======== INPUT DATA ========

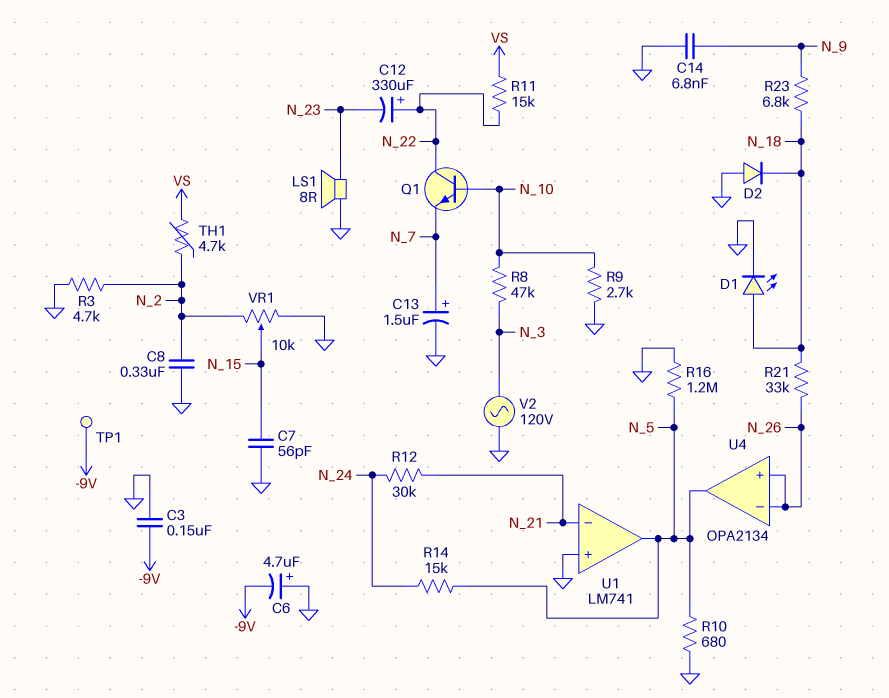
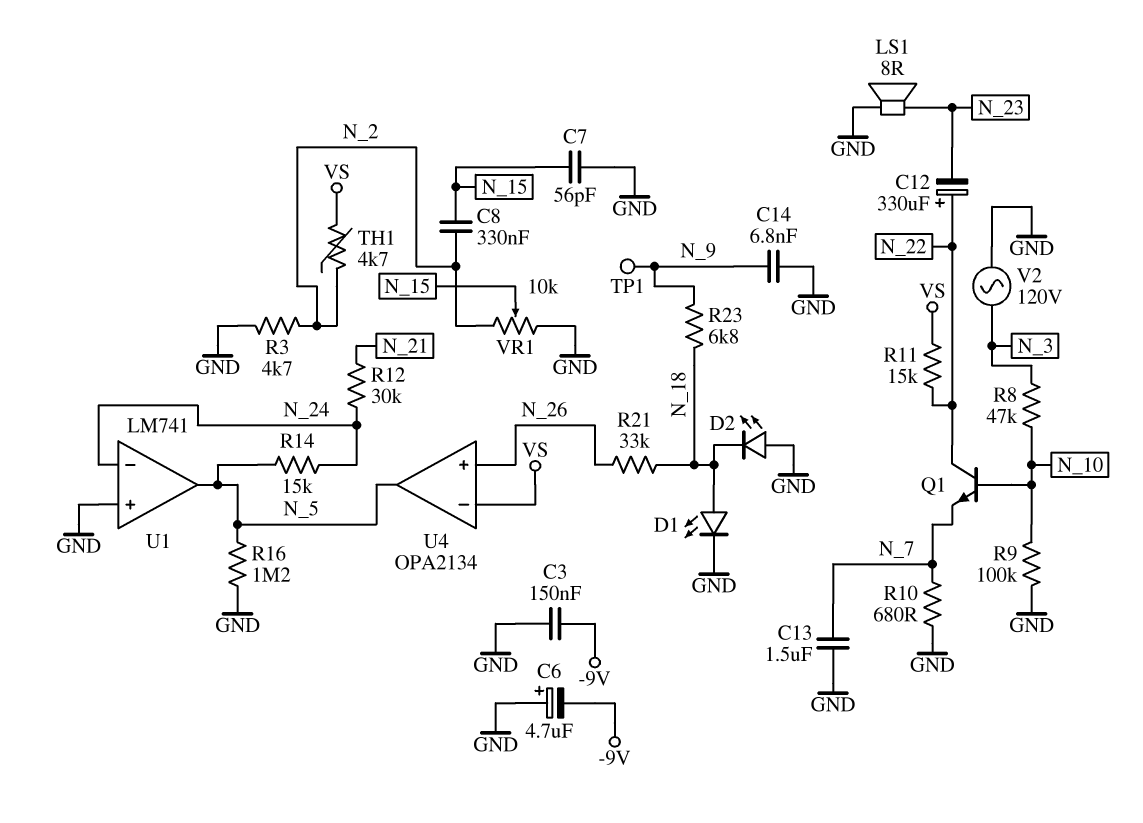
C8: 330nF (GND, N_2) -> 330nF (N_2, N_15)
C13: 1.5uF (plus N_7, minus GND) -> 1.5uF (GND, N_7)
D2: diode (A GND, K N_18) -> LED (A GND, K N_18)
R9: 2.7k (GND, N_10) -> 100k (GND, N_10)
R10: 680 (GND, N_5) -> 680 (GND, N_7)
TP1: test point (-9V) -> test point (N_9)
U1 pin in-: N_21 -> N_24
U4 pin in-: N_26 -> VS

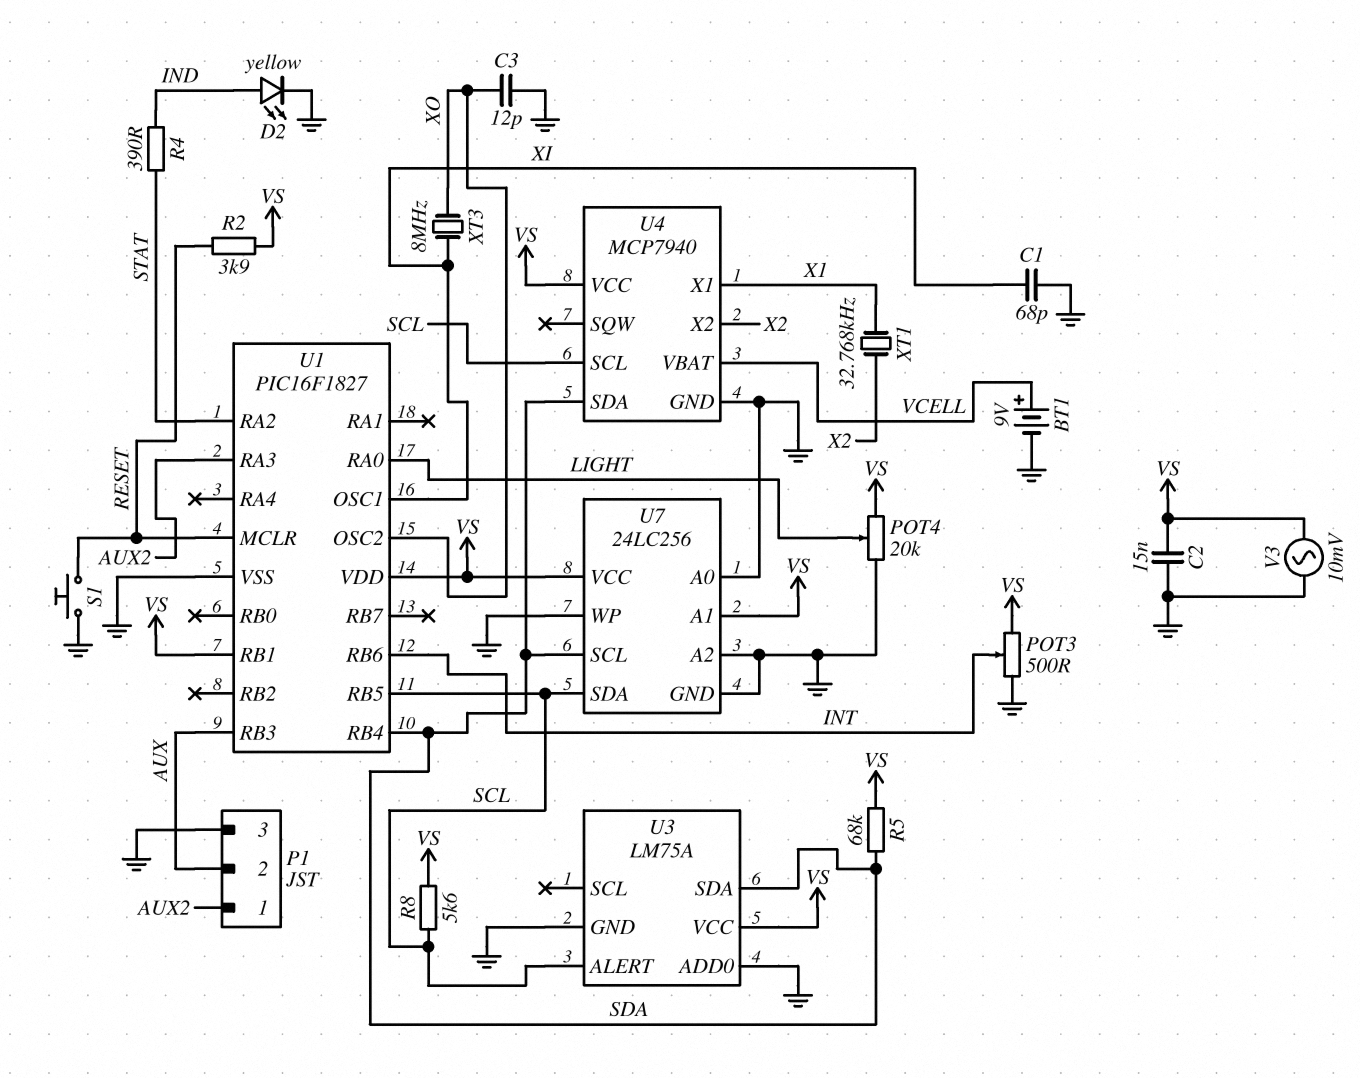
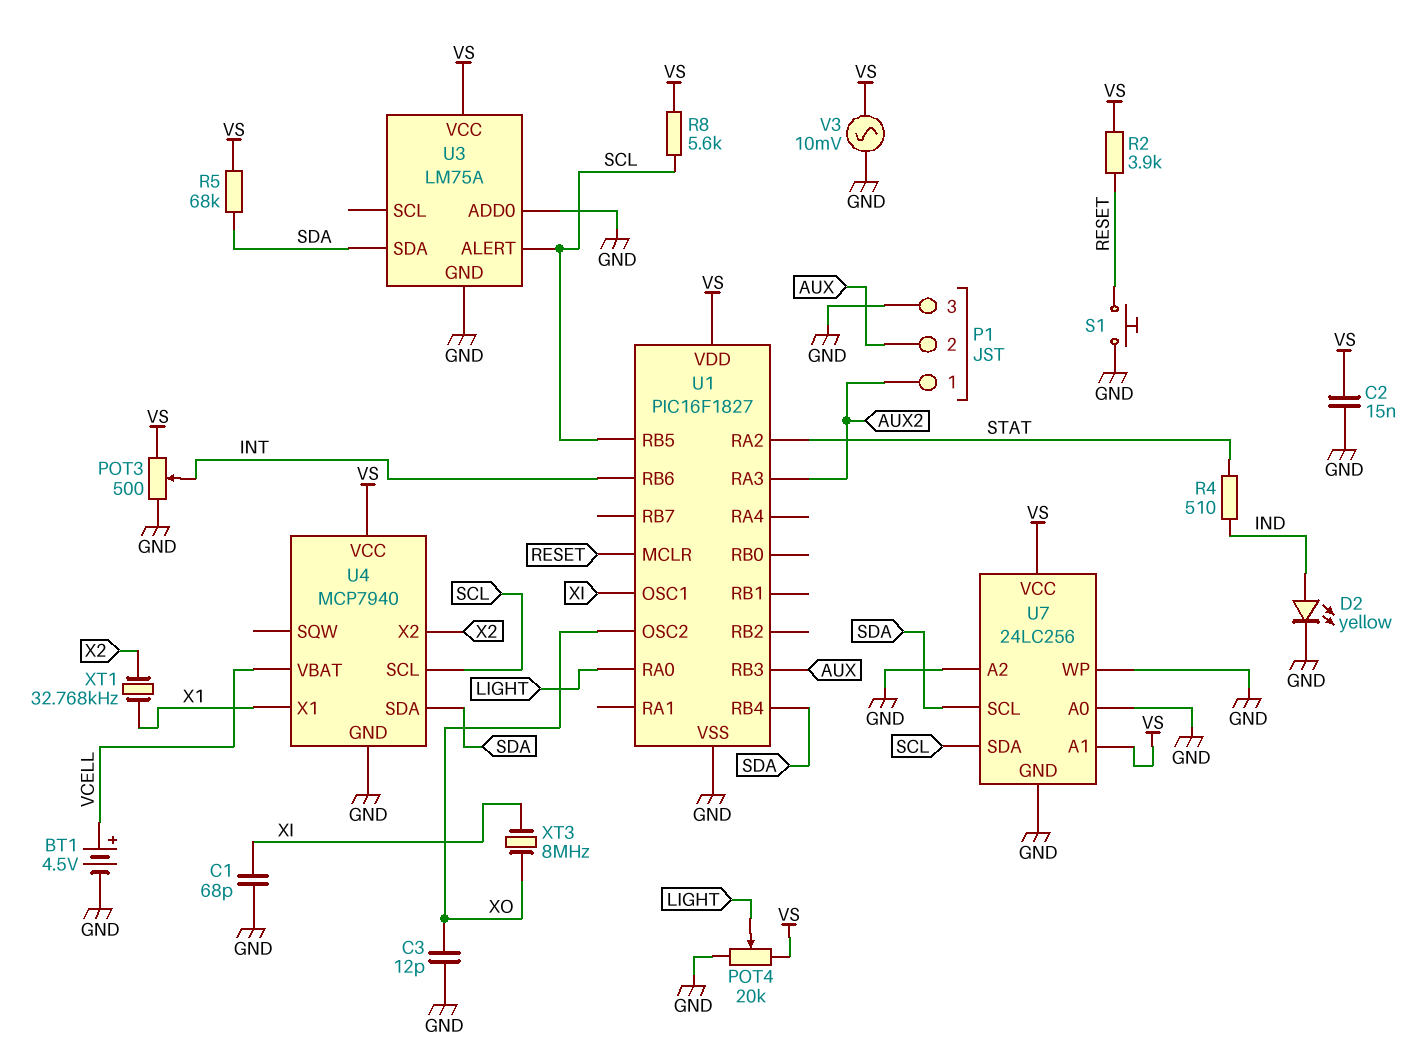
BT1: 9V (plus VCELL, minus GND) -> 4.5V (plus VCELL, minus GND)
R4: 390 (IND, STAT) -> 510 (IND, STAT)
U1 pin RB1: VS -> none

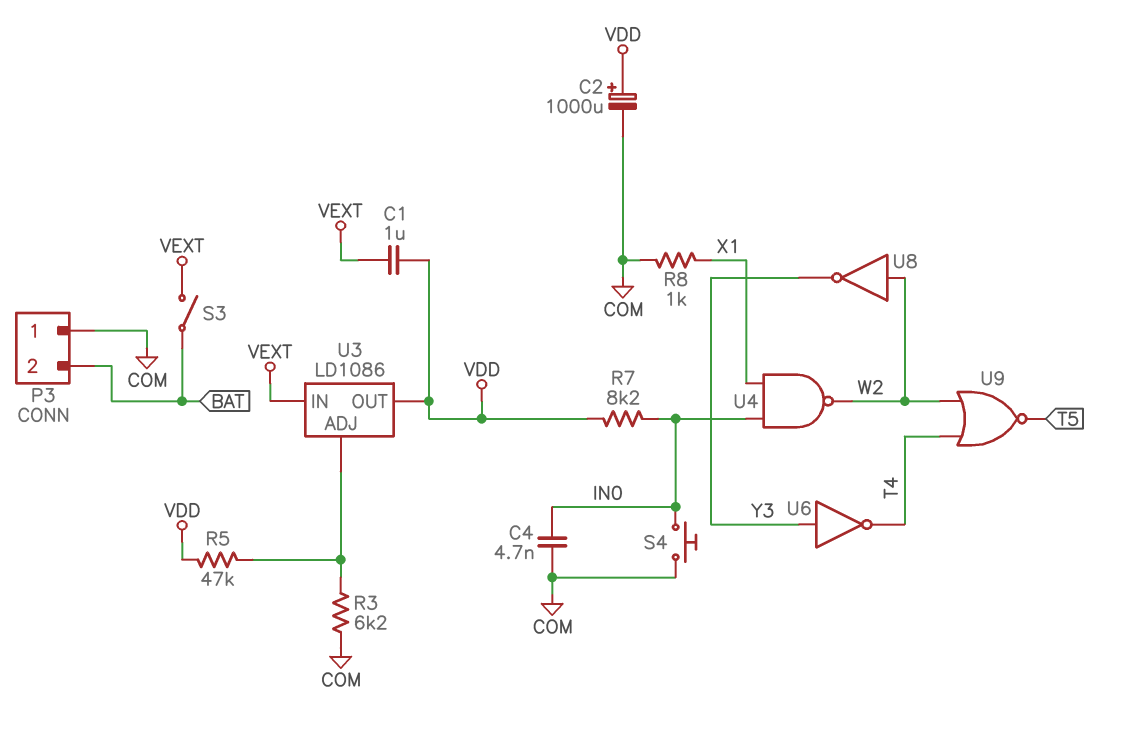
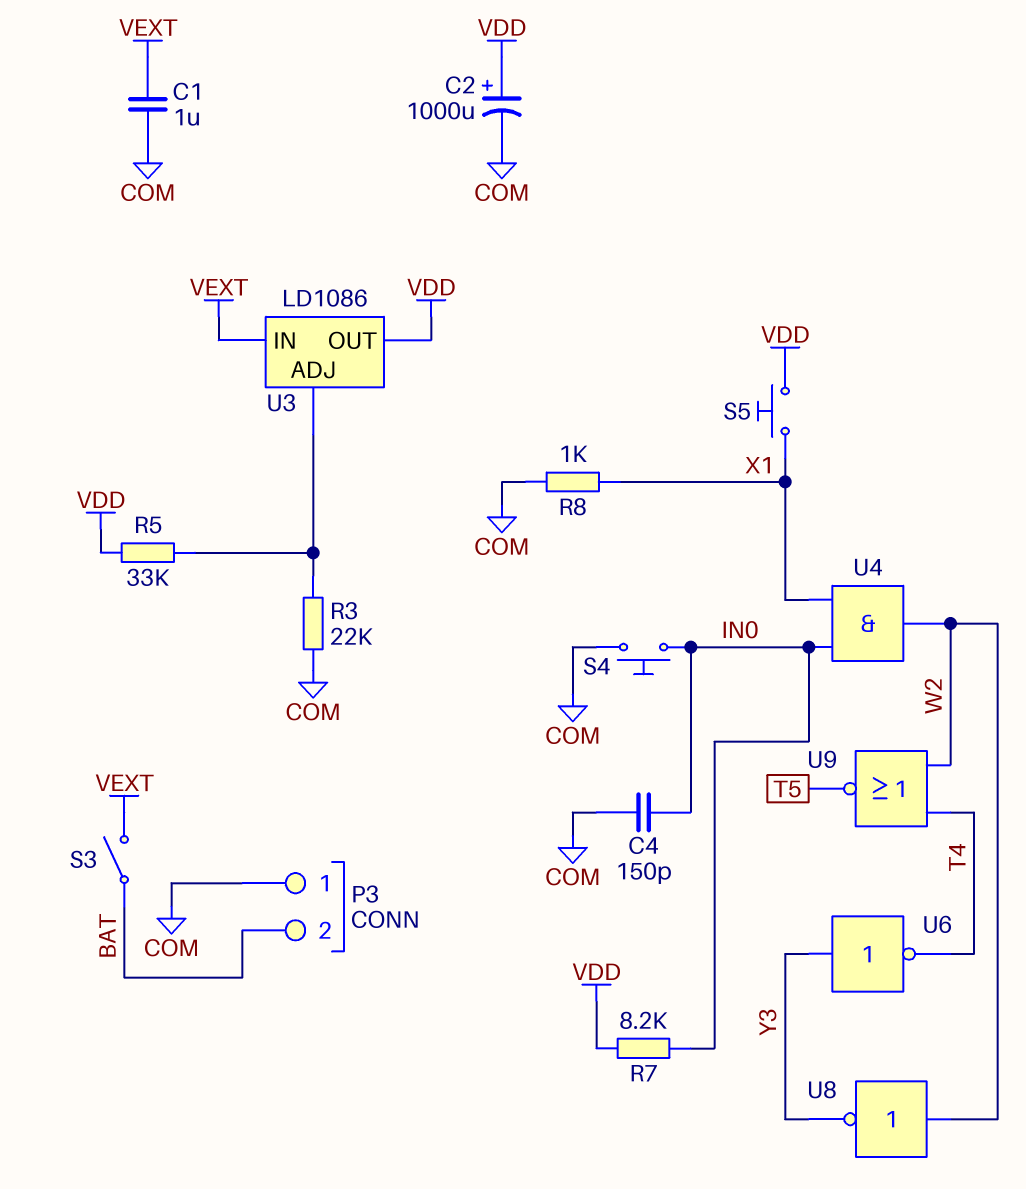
C1: 1uF (VDD, VEXT) -> 1uF (COM, VEXT)
C4: 4.7nF (COM, IN0) -> 150pF (COM, IN0)
R3: 6.2k (COM, U3/ADJ) -> 22k (COM, U3/ADJ)
R5: 47k (U3/ADJ, VDD) -> 33k (U3/ADJ, VDD)
S5: none -> button (VDD, X1)
U4: NAND (in IN0, in X1, out W2) -> AND (in IN0, in X1, out W2)

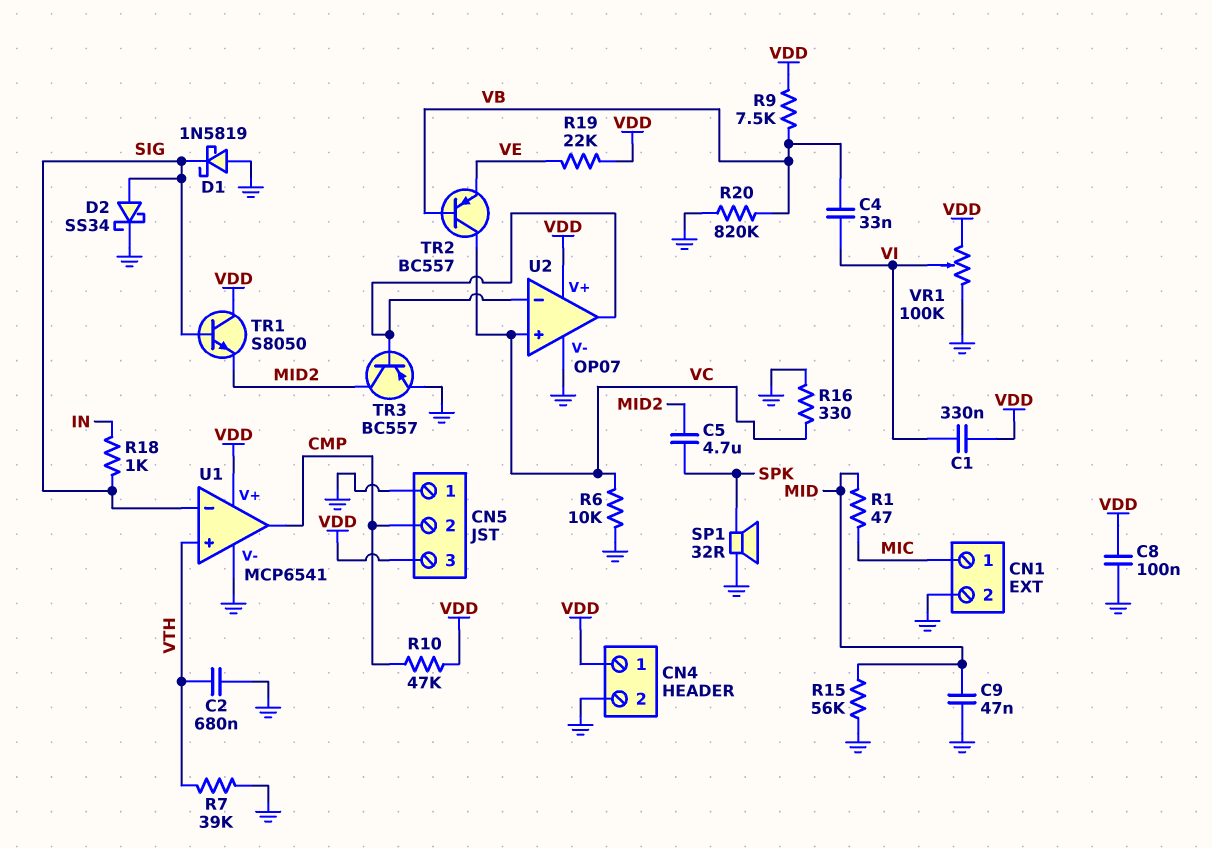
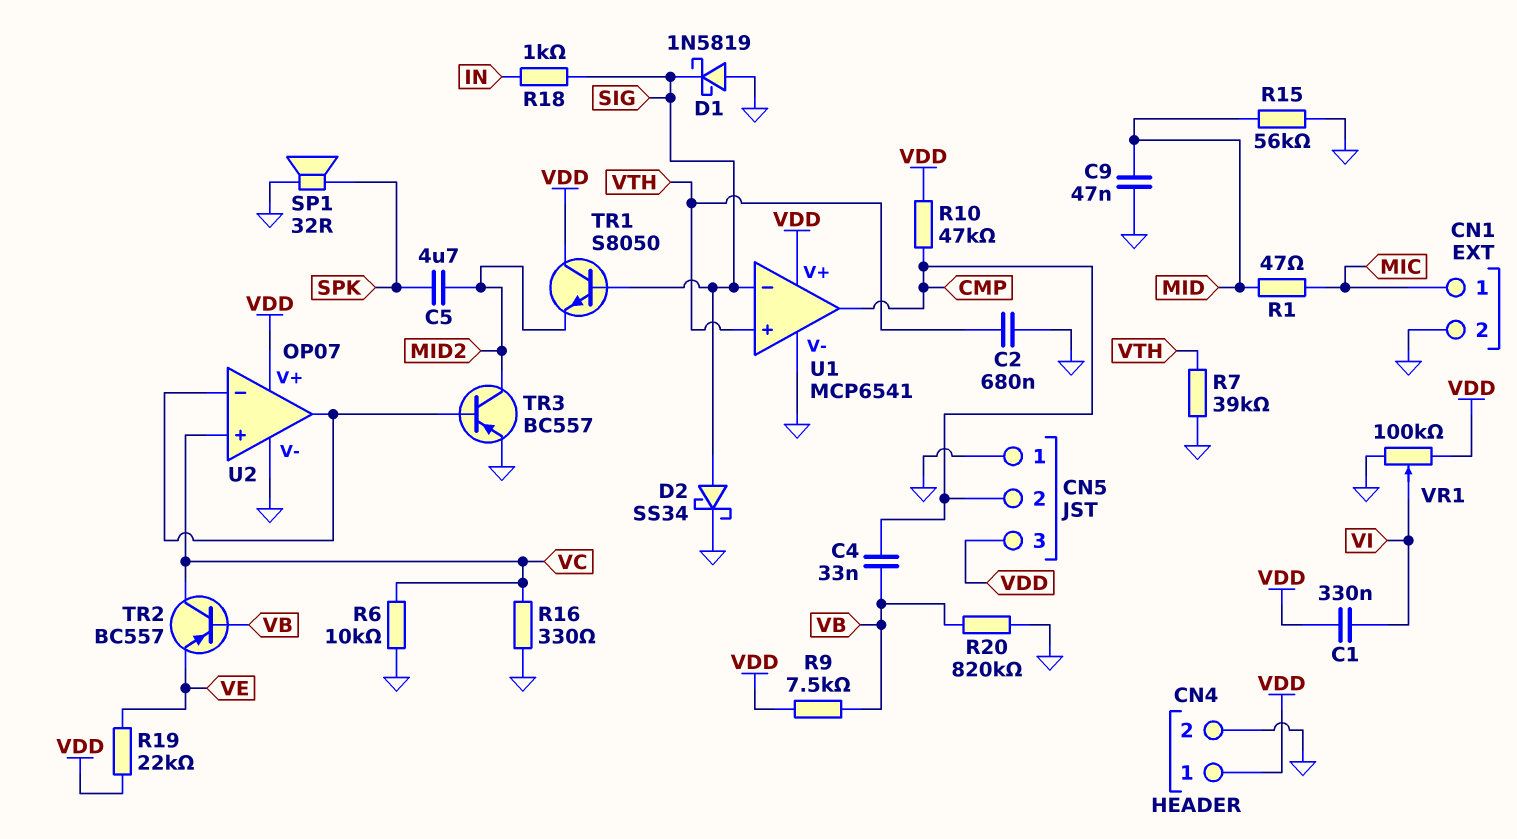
C4: 33nF (VB, VI) -> 33nF (CMP, VB)
C8: 100nF (GND, VDD) -> none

========

Pull out all lines containing the word "minus" from the entries above.

C13: 1.5uF (plus N_7, minus GND) -> 1.5uF (GND, N_7)
BT1: 9V (plus VCELL, minus GND) -> 4.5V (plus VCELL, minus GND)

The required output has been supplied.